=== Section Start ===

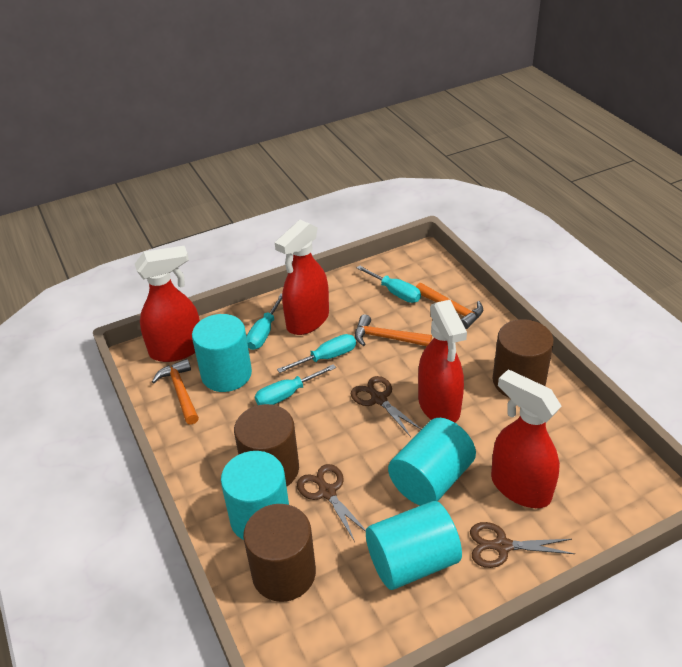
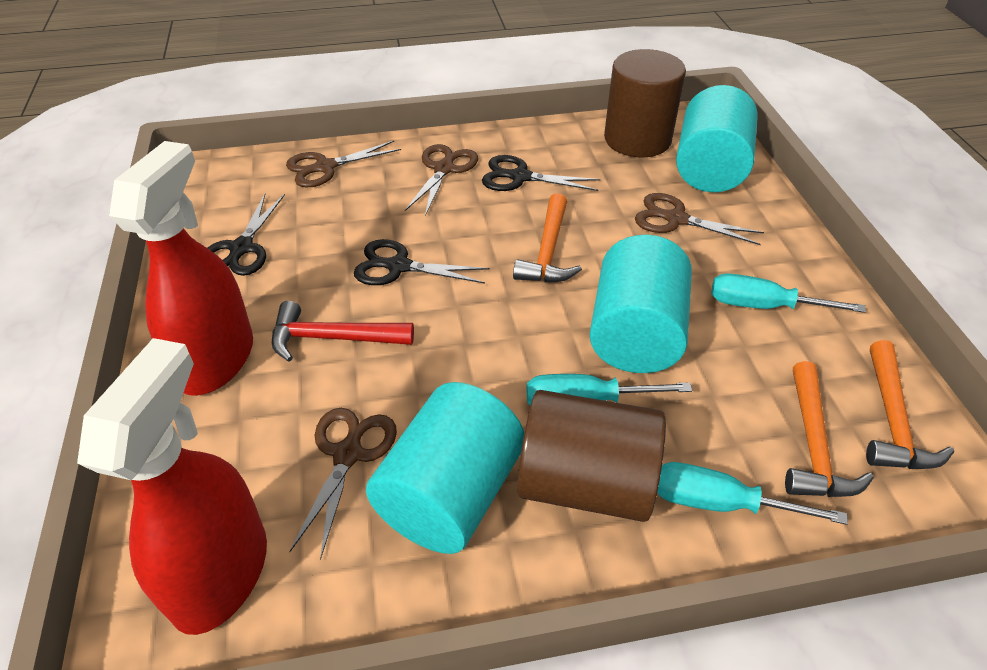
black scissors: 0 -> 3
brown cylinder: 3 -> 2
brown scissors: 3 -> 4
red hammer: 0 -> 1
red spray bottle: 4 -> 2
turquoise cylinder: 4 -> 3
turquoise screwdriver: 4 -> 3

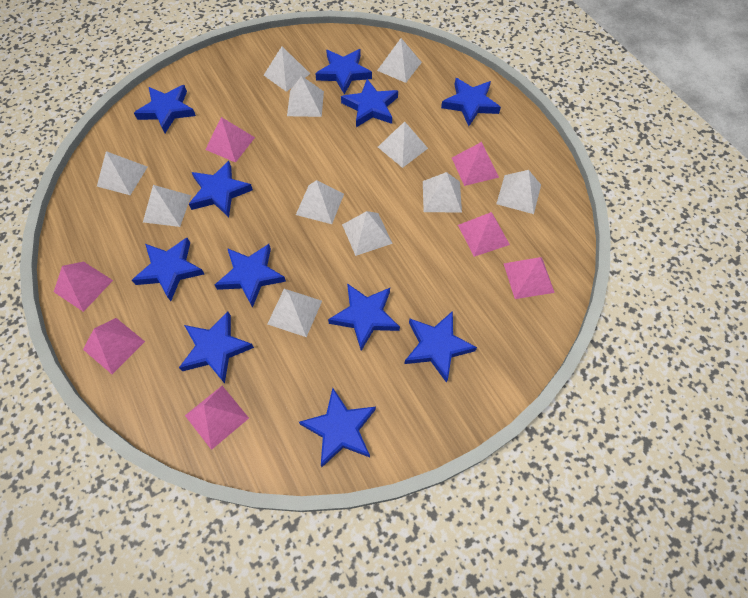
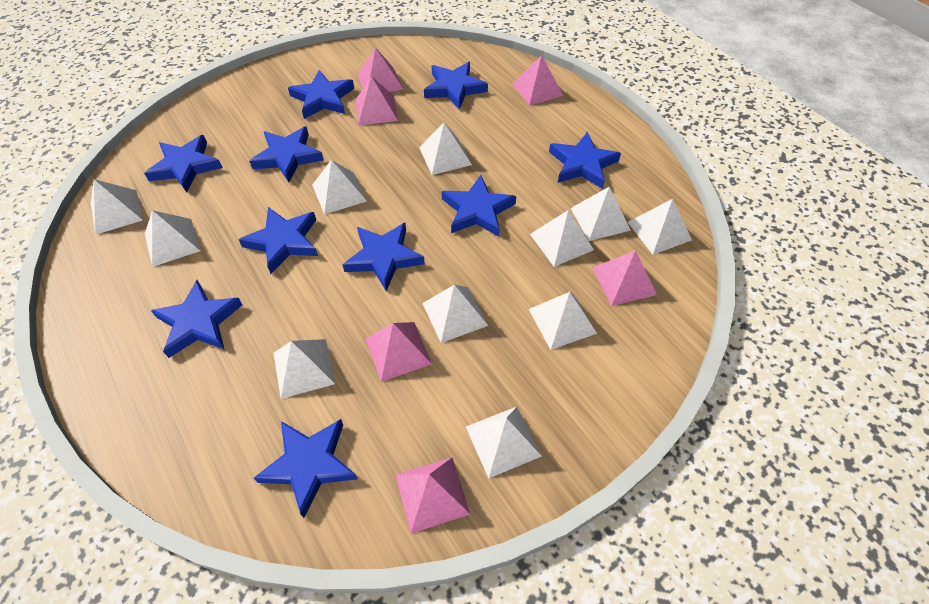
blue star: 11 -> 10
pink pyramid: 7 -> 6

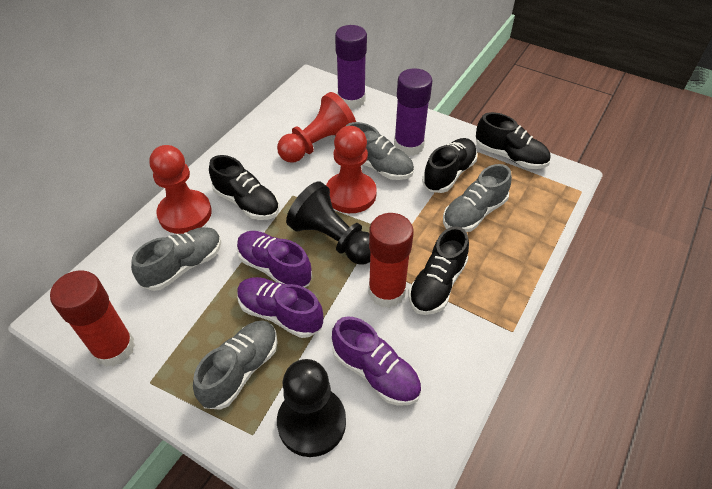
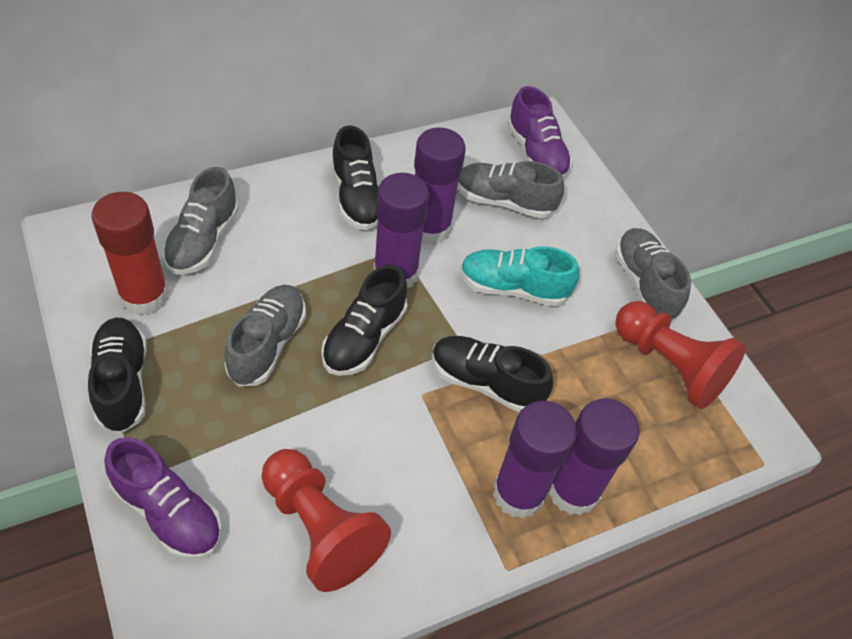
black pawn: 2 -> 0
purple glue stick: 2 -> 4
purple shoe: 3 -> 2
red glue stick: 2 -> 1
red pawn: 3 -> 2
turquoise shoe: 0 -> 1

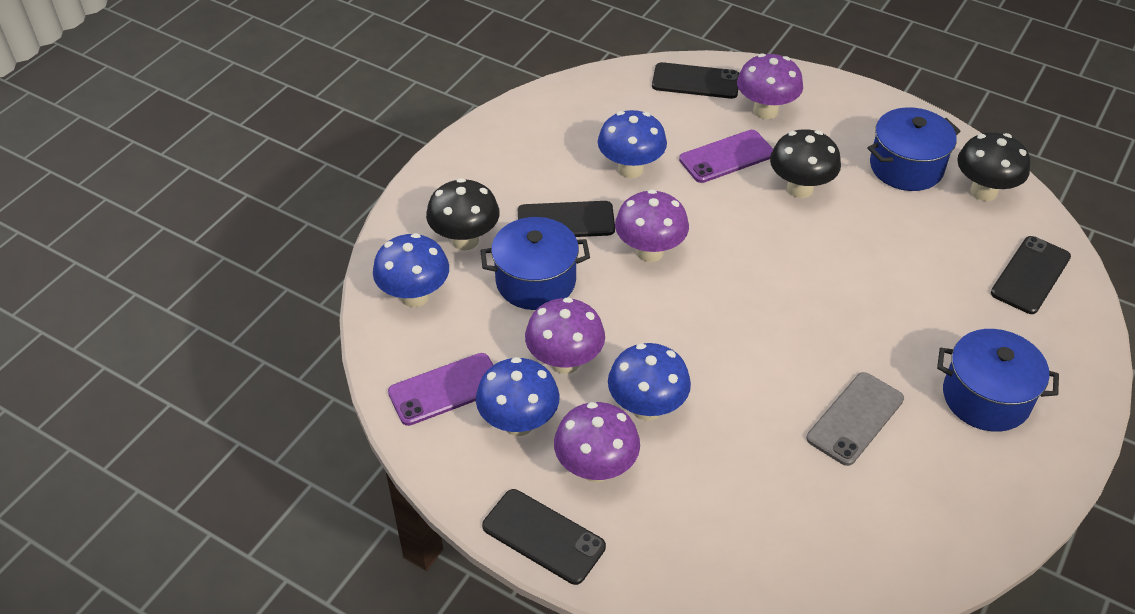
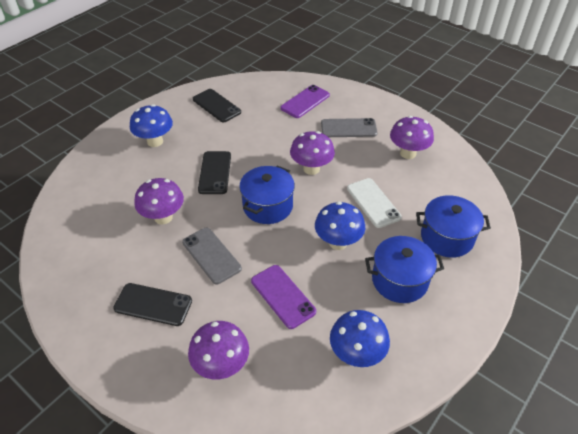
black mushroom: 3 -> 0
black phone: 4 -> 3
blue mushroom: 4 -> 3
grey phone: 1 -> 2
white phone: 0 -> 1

=== Section End ===

I need the lines from the line holding "blue star: 11 -> 10" through the end of the material, inclusive, restated word for word and without pictures.

#### [Written answer]
blue star: 11 -> 10
pink pyramid: 7 -> 6

black pawn: 2 -> 0
purple glue stick: 2 -> 4
purple shoe: 3 -> 2
red glue stick: 2 -> 1
red pawn: 3 -> 2
turquoise shoe: 0 -> 1

black mushroom: 3 -> 0
black phone: 4 -> 3
blue mushroom: 4 -> 3
grey phone: 1 -> 2
white phone: 0 -> 1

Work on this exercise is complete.